WHAT YOU HAVE TO DO: Which lines in the listing below contain the string "kern"? Show each of those lines in full, treating uppercase and lowercase as different.

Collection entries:

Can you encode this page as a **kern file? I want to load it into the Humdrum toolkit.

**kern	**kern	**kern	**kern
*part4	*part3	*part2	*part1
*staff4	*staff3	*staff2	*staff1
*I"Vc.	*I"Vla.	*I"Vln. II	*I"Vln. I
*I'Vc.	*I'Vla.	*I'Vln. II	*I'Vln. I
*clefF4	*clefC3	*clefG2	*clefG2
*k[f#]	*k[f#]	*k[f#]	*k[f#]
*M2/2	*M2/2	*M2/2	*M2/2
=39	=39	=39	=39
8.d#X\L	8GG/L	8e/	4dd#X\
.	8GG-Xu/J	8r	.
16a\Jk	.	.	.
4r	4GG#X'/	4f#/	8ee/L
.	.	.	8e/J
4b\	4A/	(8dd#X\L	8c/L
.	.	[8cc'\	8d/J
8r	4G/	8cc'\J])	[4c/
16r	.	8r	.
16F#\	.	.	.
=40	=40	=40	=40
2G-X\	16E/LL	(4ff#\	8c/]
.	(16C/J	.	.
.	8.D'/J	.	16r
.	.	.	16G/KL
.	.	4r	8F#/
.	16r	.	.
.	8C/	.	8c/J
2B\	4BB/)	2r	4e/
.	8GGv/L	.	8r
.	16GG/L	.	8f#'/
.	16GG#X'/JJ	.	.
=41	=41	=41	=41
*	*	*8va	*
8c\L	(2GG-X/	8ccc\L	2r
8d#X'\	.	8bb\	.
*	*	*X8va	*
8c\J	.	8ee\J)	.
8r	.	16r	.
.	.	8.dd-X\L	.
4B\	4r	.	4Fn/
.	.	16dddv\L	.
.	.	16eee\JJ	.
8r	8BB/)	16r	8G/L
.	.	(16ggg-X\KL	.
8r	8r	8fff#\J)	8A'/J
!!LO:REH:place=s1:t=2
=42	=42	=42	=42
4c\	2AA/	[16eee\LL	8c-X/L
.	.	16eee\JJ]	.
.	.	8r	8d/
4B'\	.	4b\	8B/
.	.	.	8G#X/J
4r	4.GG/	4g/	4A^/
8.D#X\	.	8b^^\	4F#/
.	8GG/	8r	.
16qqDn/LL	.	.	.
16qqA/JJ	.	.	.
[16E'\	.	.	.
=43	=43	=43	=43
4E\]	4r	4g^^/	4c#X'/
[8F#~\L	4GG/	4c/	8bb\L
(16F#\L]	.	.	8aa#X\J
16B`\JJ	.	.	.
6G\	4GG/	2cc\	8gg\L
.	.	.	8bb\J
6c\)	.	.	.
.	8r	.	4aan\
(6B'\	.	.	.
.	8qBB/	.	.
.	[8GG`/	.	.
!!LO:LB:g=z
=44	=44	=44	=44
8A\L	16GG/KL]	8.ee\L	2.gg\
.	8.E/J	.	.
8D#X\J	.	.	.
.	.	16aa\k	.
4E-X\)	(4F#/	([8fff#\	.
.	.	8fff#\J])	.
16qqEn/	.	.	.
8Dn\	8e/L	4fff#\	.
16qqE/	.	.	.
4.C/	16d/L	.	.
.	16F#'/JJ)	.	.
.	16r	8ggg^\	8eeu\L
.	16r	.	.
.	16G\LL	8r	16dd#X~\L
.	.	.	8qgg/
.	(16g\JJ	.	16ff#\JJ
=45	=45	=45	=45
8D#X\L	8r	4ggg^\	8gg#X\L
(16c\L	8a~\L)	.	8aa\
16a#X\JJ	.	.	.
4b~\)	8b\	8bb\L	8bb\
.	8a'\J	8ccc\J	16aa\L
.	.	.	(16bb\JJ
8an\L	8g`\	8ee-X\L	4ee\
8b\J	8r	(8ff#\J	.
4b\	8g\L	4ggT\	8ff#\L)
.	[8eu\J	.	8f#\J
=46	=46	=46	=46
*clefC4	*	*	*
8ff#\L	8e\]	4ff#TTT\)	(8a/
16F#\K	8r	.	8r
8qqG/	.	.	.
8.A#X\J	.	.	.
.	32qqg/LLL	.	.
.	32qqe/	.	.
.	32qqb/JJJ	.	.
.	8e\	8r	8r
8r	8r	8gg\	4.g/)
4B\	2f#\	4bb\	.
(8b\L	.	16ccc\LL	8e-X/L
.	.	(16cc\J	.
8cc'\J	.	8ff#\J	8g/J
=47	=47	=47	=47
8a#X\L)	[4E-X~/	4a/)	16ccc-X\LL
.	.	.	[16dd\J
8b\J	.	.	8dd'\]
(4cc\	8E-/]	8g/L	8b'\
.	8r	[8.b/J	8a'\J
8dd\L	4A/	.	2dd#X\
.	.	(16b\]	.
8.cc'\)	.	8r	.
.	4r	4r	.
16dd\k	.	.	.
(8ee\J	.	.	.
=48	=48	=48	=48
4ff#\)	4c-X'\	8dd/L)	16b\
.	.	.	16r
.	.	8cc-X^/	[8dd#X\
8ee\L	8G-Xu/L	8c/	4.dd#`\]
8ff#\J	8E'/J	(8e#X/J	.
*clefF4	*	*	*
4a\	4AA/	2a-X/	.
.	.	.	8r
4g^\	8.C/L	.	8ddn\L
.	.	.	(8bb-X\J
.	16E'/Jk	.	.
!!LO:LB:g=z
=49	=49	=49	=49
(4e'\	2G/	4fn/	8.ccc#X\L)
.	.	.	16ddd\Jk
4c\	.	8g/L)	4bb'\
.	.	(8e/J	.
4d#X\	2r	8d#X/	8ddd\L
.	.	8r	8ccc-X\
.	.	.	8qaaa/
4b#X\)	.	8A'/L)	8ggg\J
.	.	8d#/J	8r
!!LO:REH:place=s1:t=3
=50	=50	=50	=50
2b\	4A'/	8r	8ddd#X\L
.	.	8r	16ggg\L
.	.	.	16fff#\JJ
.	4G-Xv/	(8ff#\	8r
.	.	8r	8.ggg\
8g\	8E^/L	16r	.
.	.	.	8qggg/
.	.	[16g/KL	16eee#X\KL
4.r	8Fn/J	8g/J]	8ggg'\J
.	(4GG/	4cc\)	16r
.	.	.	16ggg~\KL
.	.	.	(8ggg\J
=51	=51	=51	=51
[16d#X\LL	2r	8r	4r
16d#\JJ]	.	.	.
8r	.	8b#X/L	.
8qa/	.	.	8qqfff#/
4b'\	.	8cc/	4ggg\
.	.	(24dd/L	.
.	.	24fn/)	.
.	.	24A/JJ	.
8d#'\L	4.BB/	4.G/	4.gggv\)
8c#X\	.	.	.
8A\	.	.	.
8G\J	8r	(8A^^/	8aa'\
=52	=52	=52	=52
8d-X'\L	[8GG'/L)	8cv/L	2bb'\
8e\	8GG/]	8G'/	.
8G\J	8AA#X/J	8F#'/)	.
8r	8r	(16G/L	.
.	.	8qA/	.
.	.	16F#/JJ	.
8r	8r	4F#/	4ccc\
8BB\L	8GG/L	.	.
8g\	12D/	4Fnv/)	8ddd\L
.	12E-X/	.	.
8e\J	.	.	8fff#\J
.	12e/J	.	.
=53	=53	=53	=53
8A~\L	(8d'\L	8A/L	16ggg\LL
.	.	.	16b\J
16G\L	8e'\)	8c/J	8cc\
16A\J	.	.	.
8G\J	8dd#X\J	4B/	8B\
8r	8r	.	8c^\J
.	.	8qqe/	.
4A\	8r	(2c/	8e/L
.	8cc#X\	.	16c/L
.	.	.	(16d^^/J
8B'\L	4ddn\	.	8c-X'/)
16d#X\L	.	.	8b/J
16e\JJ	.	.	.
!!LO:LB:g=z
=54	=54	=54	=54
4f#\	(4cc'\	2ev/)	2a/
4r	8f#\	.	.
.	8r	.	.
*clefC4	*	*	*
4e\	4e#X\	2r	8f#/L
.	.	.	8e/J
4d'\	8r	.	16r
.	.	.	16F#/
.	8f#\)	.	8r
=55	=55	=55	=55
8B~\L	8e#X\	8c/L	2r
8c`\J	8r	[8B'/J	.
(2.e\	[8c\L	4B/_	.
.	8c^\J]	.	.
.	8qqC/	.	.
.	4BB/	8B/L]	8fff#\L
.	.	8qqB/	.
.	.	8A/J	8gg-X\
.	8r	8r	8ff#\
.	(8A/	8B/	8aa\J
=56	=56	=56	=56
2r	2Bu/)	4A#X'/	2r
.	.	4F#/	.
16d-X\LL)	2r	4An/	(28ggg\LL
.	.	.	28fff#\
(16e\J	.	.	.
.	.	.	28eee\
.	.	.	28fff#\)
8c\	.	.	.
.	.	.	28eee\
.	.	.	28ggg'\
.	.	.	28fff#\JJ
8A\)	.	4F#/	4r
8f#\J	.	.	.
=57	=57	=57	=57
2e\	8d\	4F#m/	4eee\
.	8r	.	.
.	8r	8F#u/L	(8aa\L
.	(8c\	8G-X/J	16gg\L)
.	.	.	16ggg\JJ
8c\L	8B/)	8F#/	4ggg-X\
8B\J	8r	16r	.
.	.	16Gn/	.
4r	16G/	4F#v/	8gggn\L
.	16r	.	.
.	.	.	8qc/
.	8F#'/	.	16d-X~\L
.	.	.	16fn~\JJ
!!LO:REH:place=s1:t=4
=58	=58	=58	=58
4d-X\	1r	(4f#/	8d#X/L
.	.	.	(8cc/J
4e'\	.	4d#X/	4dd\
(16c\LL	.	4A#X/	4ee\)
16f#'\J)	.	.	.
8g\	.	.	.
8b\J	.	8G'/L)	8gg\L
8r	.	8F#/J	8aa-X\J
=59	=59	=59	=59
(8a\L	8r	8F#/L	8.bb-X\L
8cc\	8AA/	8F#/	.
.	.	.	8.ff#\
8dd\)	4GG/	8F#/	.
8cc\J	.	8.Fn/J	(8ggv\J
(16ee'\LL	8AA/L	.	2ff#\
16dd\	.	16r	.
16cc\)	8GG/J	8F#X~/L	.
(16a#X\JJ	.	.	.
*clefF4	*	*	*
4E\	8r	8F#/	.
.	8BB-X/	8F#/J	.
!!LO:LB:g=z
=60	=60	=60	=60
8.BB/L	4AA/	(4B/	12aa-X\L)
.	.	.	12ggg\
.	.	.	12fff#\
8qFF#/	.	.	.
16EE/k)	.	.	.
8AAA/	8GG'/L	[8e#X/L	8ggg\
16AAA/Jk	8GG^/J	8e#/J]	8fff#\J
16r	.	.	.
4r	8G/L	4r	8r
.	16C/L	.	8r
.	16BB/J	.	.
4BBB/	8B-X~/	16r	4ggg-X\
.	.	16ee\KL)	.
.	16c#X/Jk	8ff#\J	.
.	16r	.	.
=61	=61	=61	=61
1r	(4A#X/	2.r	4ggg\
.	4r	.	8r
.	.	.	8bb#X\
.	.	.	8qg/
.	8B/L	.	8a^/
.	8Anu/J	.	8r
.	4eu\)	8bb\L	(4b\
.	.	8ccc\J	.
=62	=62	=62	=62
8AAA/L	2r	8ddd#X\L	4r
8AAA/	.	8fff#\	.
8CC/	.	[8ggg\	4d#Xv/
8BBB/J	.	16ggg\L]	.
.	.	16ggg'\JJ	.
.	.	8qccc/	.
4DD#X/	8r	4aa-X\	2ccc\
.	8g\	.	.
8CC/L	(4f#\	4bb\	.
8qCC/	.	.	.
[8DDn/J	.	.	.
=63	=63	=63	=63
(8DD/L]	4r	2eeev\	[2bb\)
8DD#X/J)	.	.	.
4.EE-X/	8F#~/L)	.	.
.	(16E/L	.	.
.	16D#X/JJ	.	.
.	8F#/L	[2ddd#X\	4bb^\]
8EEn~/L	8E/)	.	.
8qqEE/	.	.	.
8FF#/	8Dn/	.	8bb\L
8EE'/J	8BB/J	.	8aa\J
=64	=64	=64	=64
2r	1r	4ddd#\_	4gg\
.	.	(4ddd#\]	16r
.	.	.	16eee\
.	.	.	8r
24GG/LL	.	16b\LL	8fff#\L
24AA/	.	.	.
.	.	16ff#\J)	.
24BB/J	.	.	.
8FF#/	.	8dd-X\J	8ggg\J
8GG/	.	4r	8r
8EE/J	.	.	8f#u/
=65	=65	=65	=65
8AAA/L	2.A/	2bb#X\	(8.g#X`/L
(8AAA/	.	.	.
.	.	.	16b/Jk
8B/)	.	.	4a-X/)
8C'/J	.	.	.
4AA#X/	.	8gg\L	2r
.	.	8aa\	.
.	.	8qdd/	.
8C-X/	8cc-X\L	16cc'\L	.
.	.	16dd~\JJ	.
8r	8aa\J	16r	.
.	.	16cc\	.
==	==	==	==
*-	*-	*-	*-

OUTPUT FOR THIS EXERCISE:
Can you encode this page as a **kern file? I want to load it into the Humdrum toolkit.
**kern	**kern	**kern	**kern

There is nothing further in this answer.